#### [TASK DIRECTIONS]
Please write out every record exactly, but keep any images out of it.

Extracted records
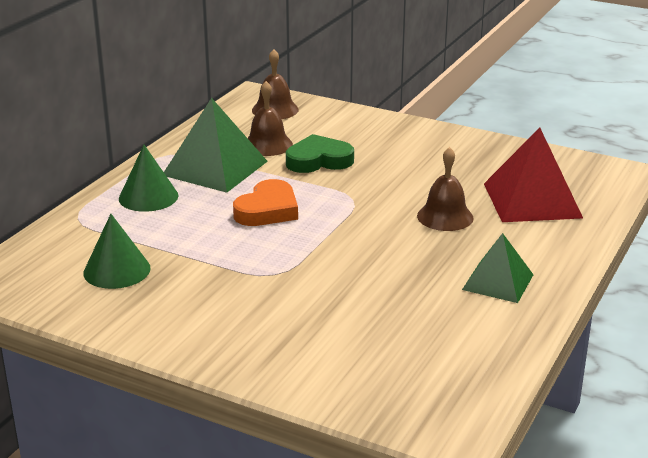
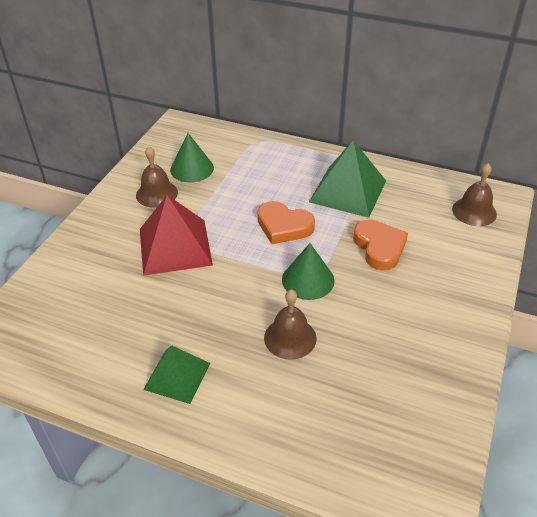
camera: 85 degrees right, 15 degrees up
(148, 197) = (293, 166): green cone -> green cone (308, 280)
(267, 144) = (400, 214): brown bell -> brown bell (156, 193)
(318, 160) = (379, 247): green heart -> orange heart
(532, 200) = (336, 410): red pyramid -> red pyramid (175, 246)

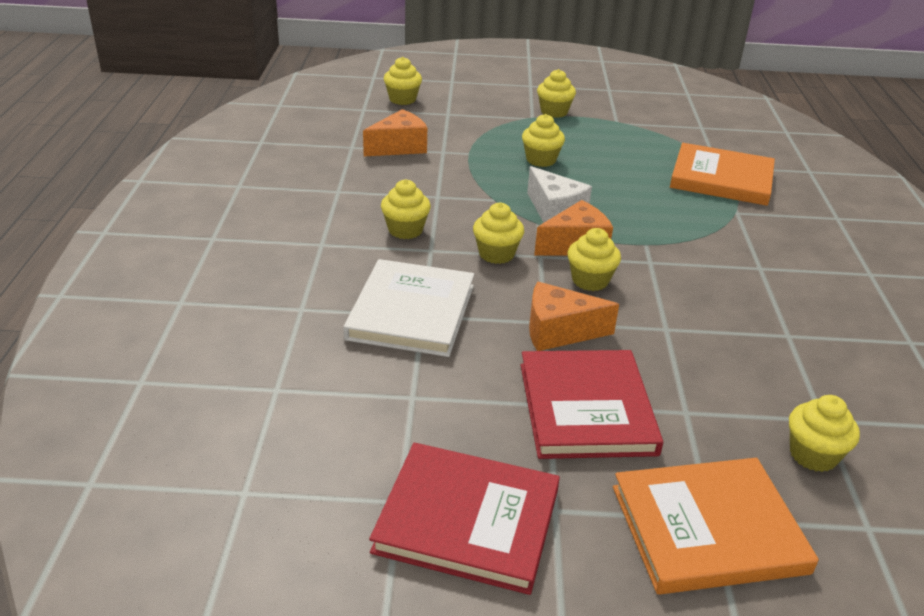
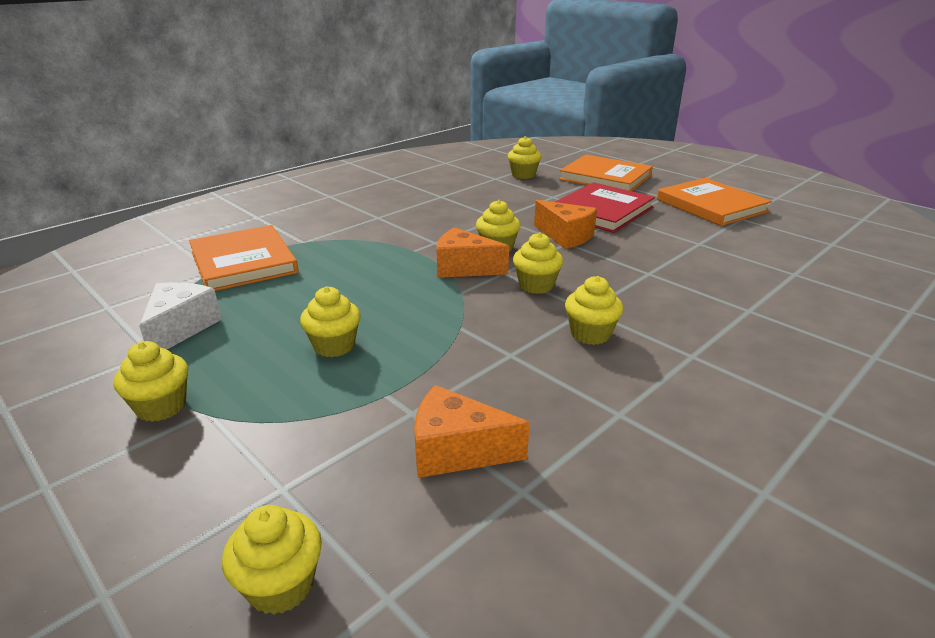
camera: 135 degrees left, 5 degrees down
(411, 312) = (655, 277): white book -> none
(467, 520) = (711, 205): red book -> orange book
(555, 212) = (429, 294): white cheese -> white cheese (180, 328)

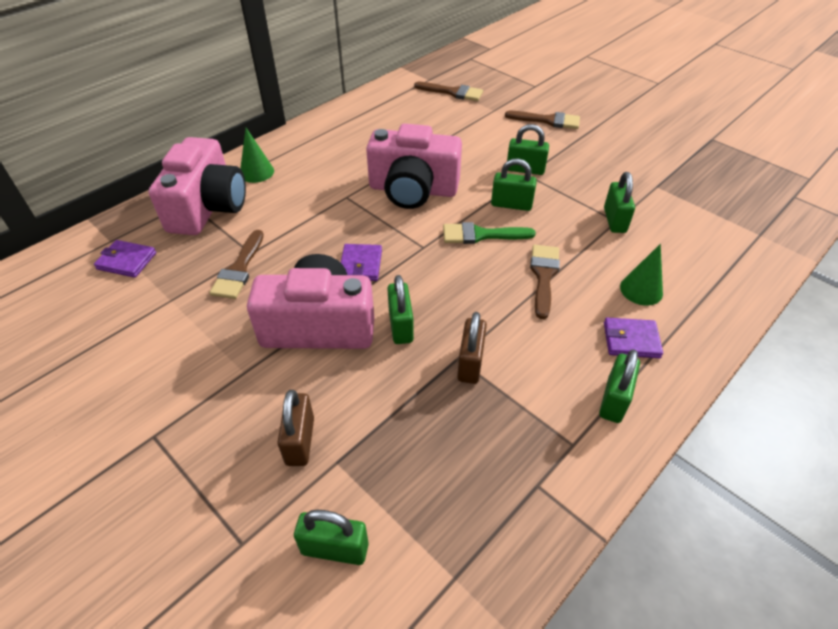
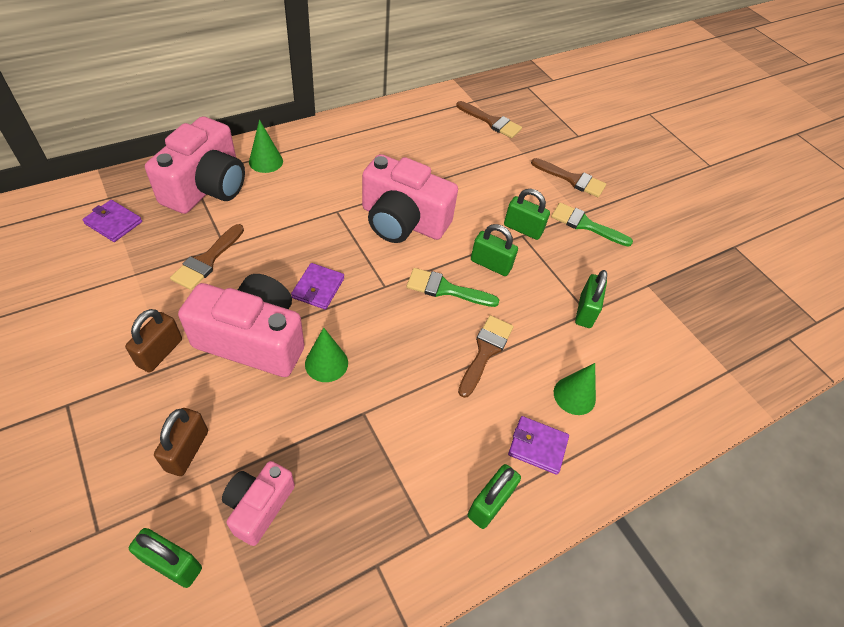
camera: 10 degrees right, 5 degrees up
(397, 469) = (259, 506): none -> pink camera
(400, 326) = (326, 363): green padlock -> green cone
(470, 363) = (373, 422): brown padlock -> brown padlock (160, 352)
(578, 153) = (585, 224): none -> green brush

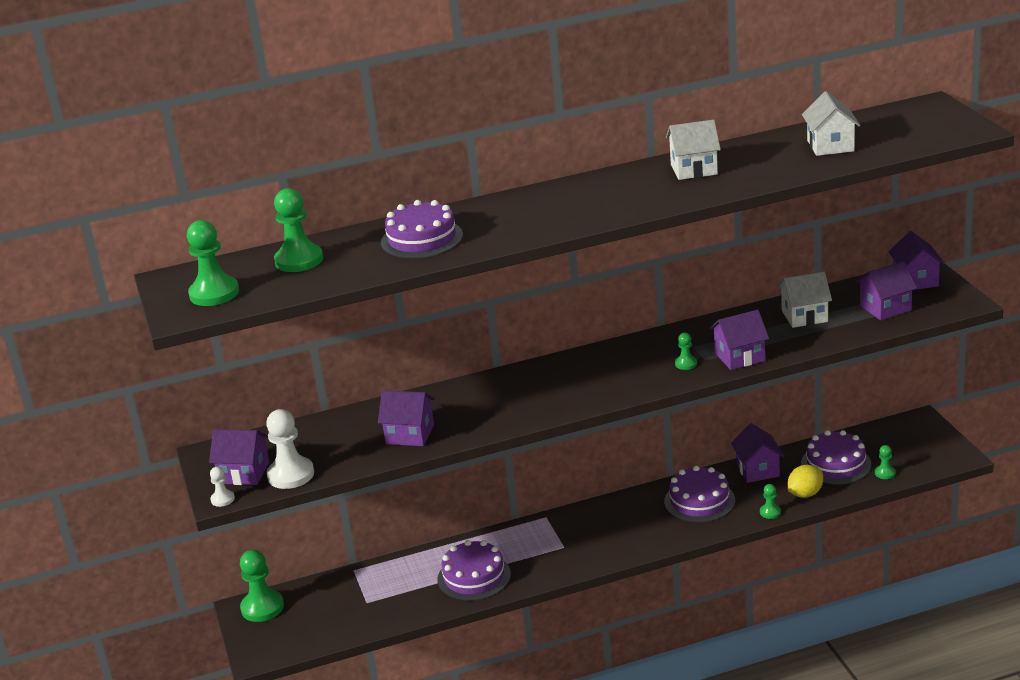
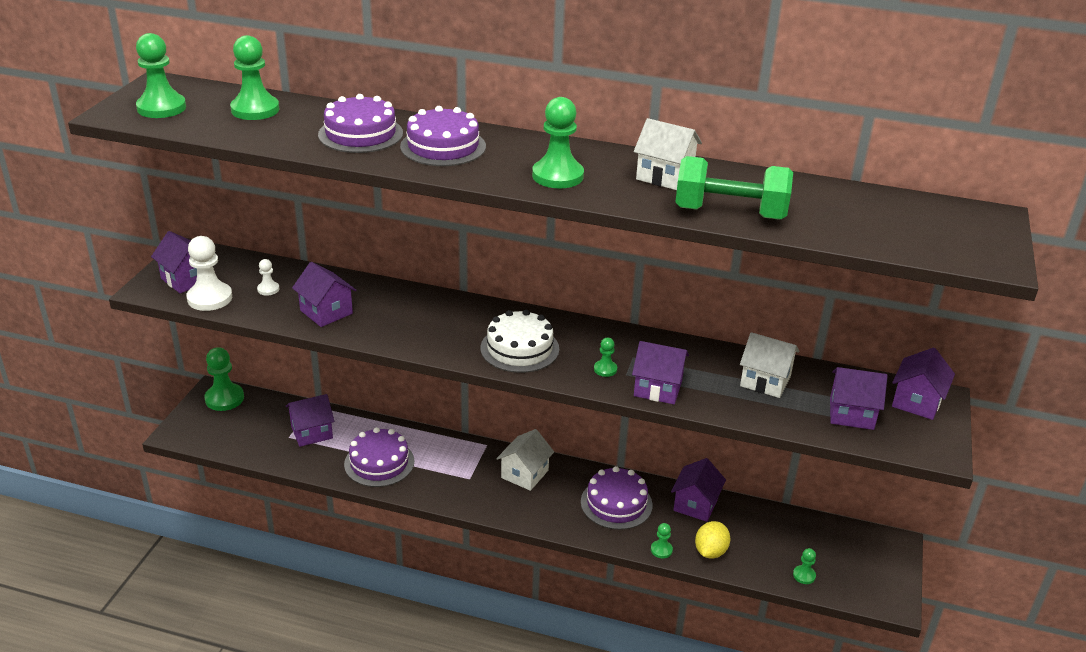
camera: 30 degrees right, 5 degrees up
(222, 499) = (145, 292): white pawn -> white pawn (268, 289)
(383, 588) = (312, 432): none -> purple house
(603, 382) = (519, 348): none -> white cake
(622, 201) = (557, 176): none -> green pawn
(775, 173) = (729, 213): none -> green dumbbell
(805, 494) = (710, 551): yellow lemon -> yellow lemon turned 60 degrees counterclockwise
(830, 146) = (824, 211): white house -> white house (524, 474)
(836, 464) = (769, 540): purple cake -> purple cake (443, 146)

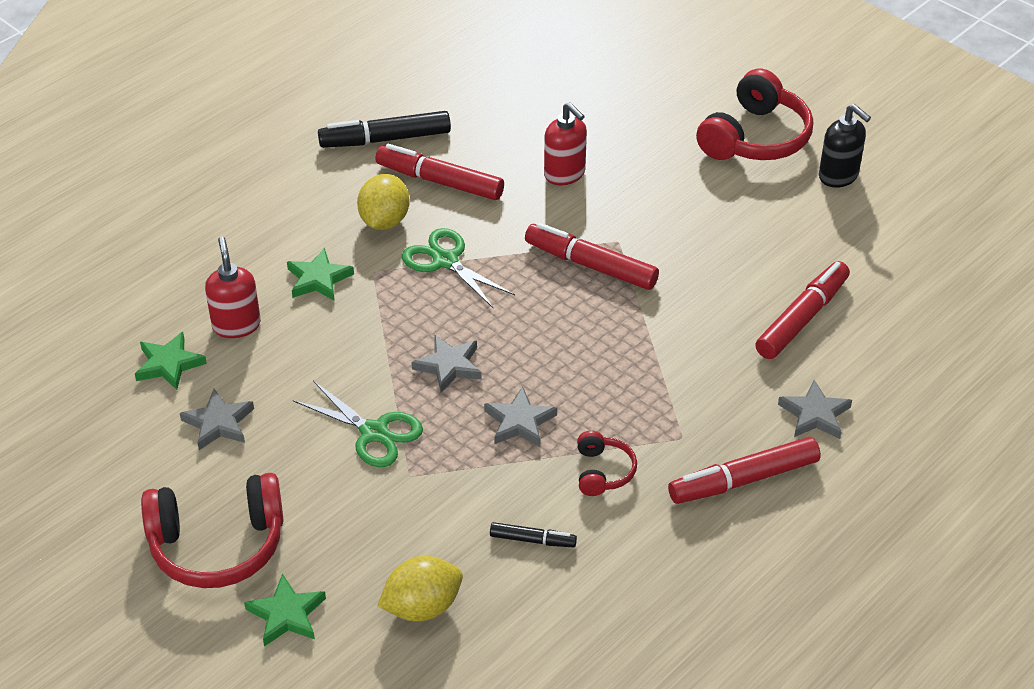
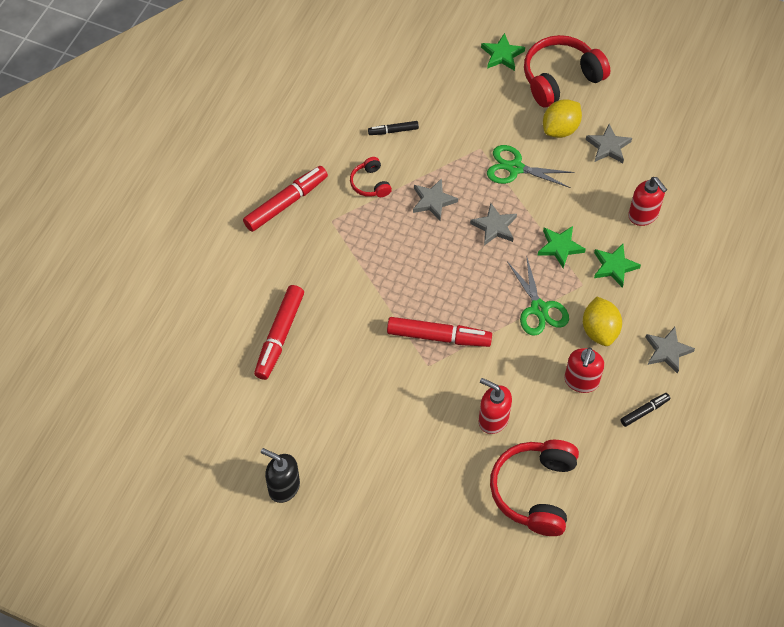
camera: 160 degrees right, 15 degrees up
(169, 364) = (664, 175): green star -> green star (560, 247)
(385, 139) = (644, 411): black marker -> black marker, size x0.53
(422, 607) = (435, 78): yellow lemon -> yellow lemon (560, 129)
(439, 181) = (581, 381): red marker -> red soap dispenser
(445, 261) = (539, 308): green scissors -> green scissors turned 45 degrees clockwise
(755, 138) = (360, 510): red headphones -> red headphones (534, 491)
(815, 414) = (254, 262): grey star -> grey star (667, 351)

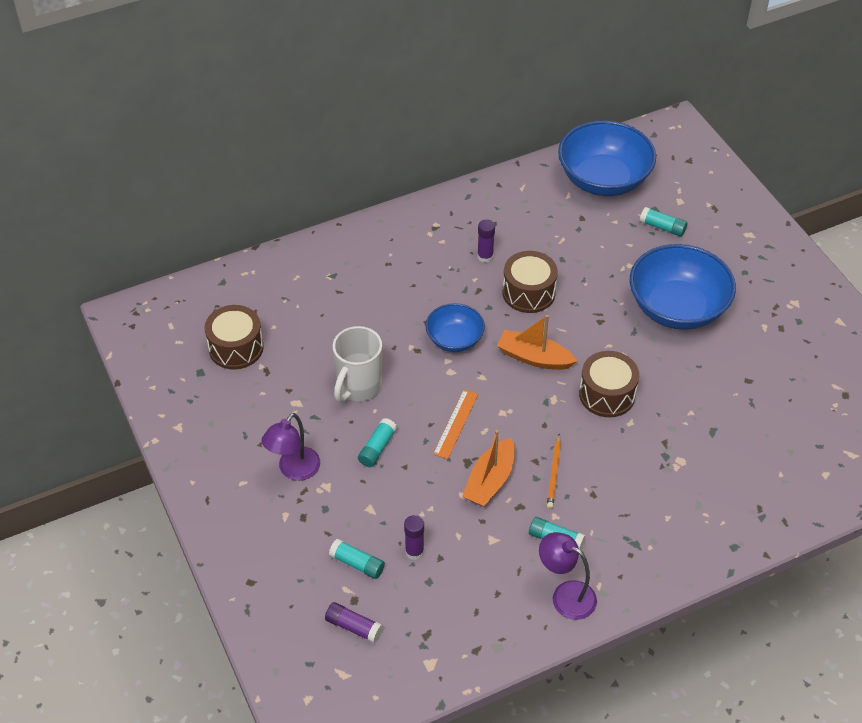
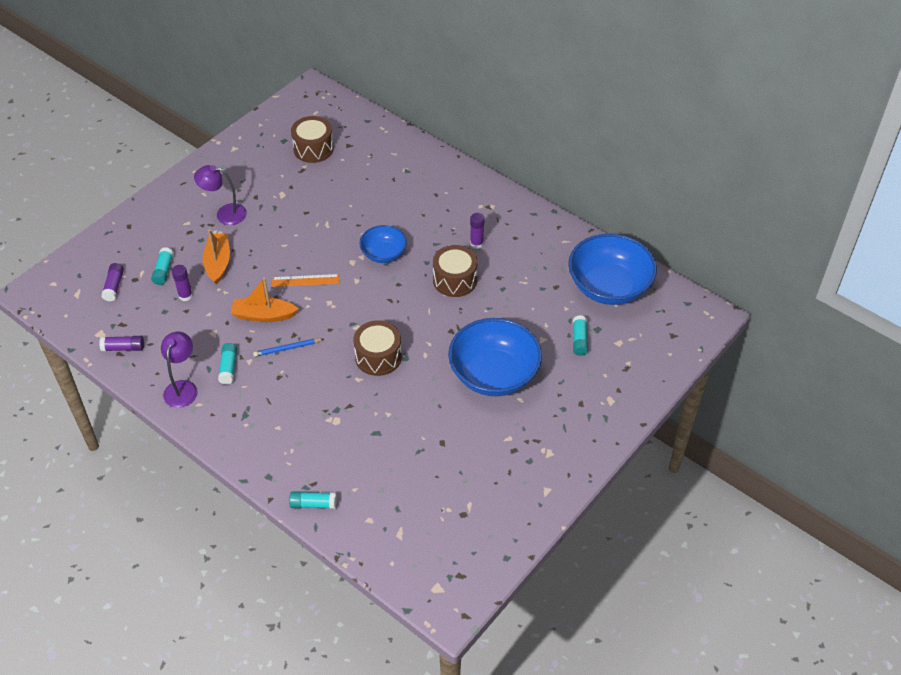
camera: 65 degrees right, 0 degrees up
(358, 387) = (312, 219): white mug -> none
(377, 448) = (263, 247): turquoise glue stick -> turquoise glue stick (313, 504)
(469, 643) = (123, 348): none -> purple glue stick
(534, 358) = (391, 303): orange boat -> orange boat (218, 263)
(554, 473) = (287, 348): orange pencil -> blue pencil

#### [EXERCISE RESPONSE]
camera: 85 degrees right, 15 degrees up
(148, 197) = (293, 166): green cone -> green cone (308, 280)
(267, 144) = (400, 214): brown bell -> brown bell (156, 193)
(318, 160) = (379, 247): green heart -> orange heart
(532, 200) = (336, 410): red pyramid -> red pyramid (175, 246)

camera: 135 degrees left, 5 degrees down
(411, 312) = (655, 277): white book -> none
(467, 520) = (711, 205): red book -> orange book
(555, 212) = (429, 294): white cheese -> white cheese (180, 328)

camera: 10 degrees right, 5 degrees up
(397, 469) = (259, 506): none -> pink camera
(400, 326) = (326, 363): green padlock -> green cone
(470, 363) = (373, 422): brown padlock -> brown padlock (160, 352)
(578, 153) = (585, 224): none -> green brush

camera: 30 degrees right, 5 degrees up
(222, 499) = (145, 292): white pawn -> white pawn (268, 289)
(383, 588) = (312, 432): none -> purple house
(603, 382) = (519, 348): none -> white cake
(622, 201) = (557, 176): none -> green pawn
(775, 173) = (729, 213): none -> green dumbbell
(805, 494) = (710, 551): yellow lemon -> yellow lemon turned 60 degrees counterclockwise
(830, 146) = (824, 211): white house -> white house (524, 474)
(836, 464) = (769, 540): purple cake -> purple cake (443, 146)

camera: 160 degrees right, 15 degrees up
(169, 364) = (664, 175): green star -> green star (560, 247)
(385, 139) = (644, 411): black marker -> black marker, size x0.53
(422, 607) = (435, 78): yellow lemon -> yellow lemon (560, 129)
(439, 181) = (581, 381): red marker -> red soap dispenser
(445, 261) = (539, 308): green scissors -> green scissors turned 45 degrees clockwise
(755, 138) = (360, 510): red headphones -> red headphones (534, 491)
(815, 414) = (254, 262): grey star -> grey star (667, 351)

camera: 65 degrees right, 0 degrees up
(358, 387) = (312, 219): white mug -> none
(377, 448) = (263, 247): turquoise glue stick -> turquoise glue stick (313, 504)
(469, 643) = (123, 348): none -> purple glue stick
(534, 358) = (391, 303): orange boat -> orange boat (218, 263)
(554, 473) = (287, 348): orange pencil -> blue pencil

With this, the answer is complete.